### What the exercise asks
Every line below from the one containing "orange glue stick: 12 -> 10" to the final line must be reproduced exactly, and no other line may appear in the answer.

### Given material

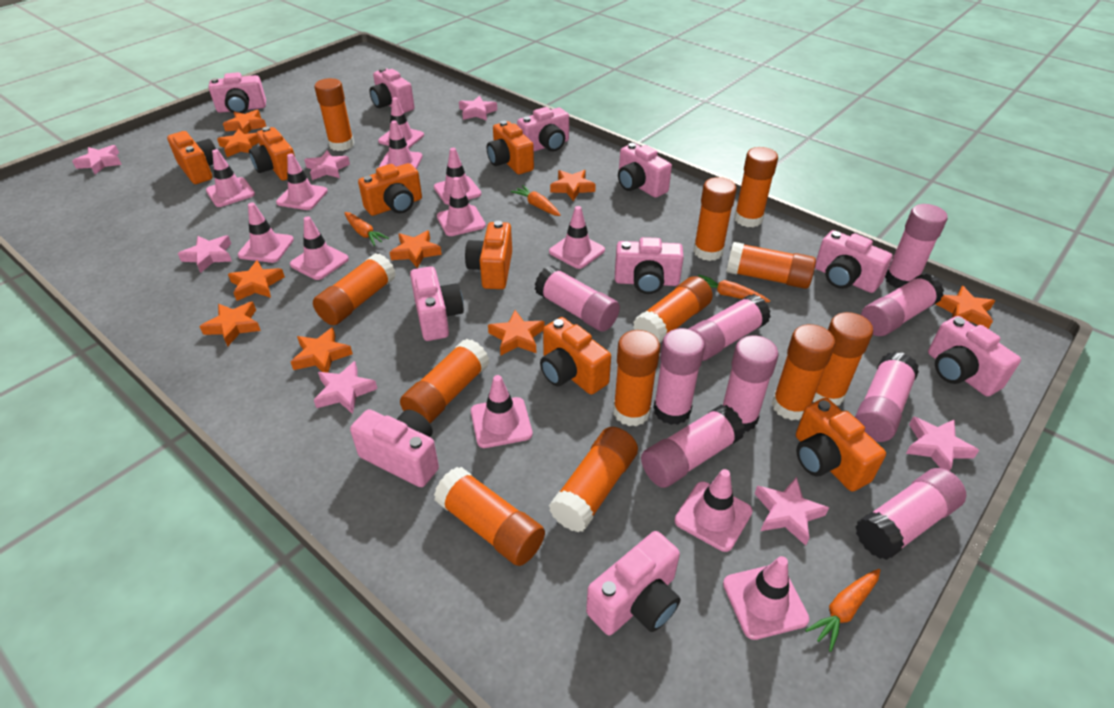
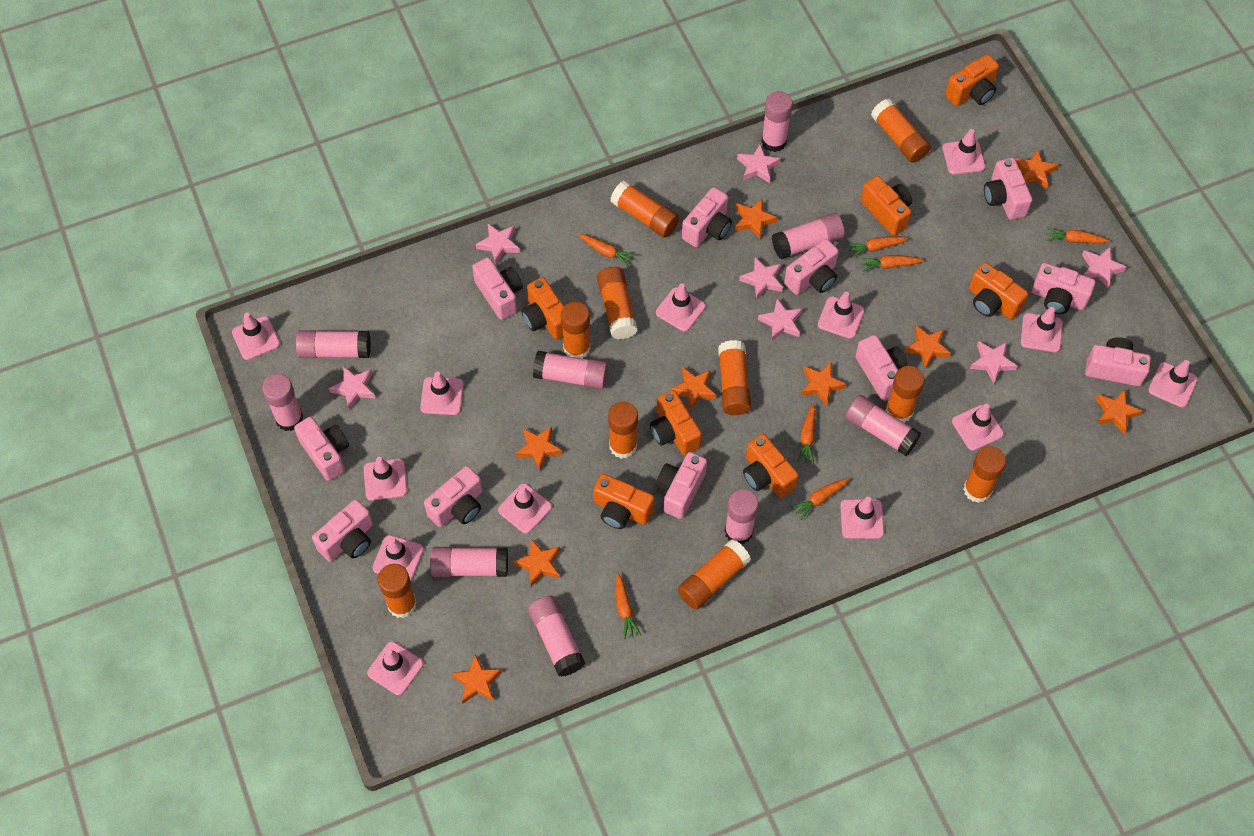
orange carrot: 4 -> 7
orange glue stick: 12 -> 10
pink camera: 10 -> 11
pink traffic cone: 12 -> 13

### Answer area
orange glue stick: 12 -> 10
pink camera: 10 -> 11
pink traffic cone: 12 -> 13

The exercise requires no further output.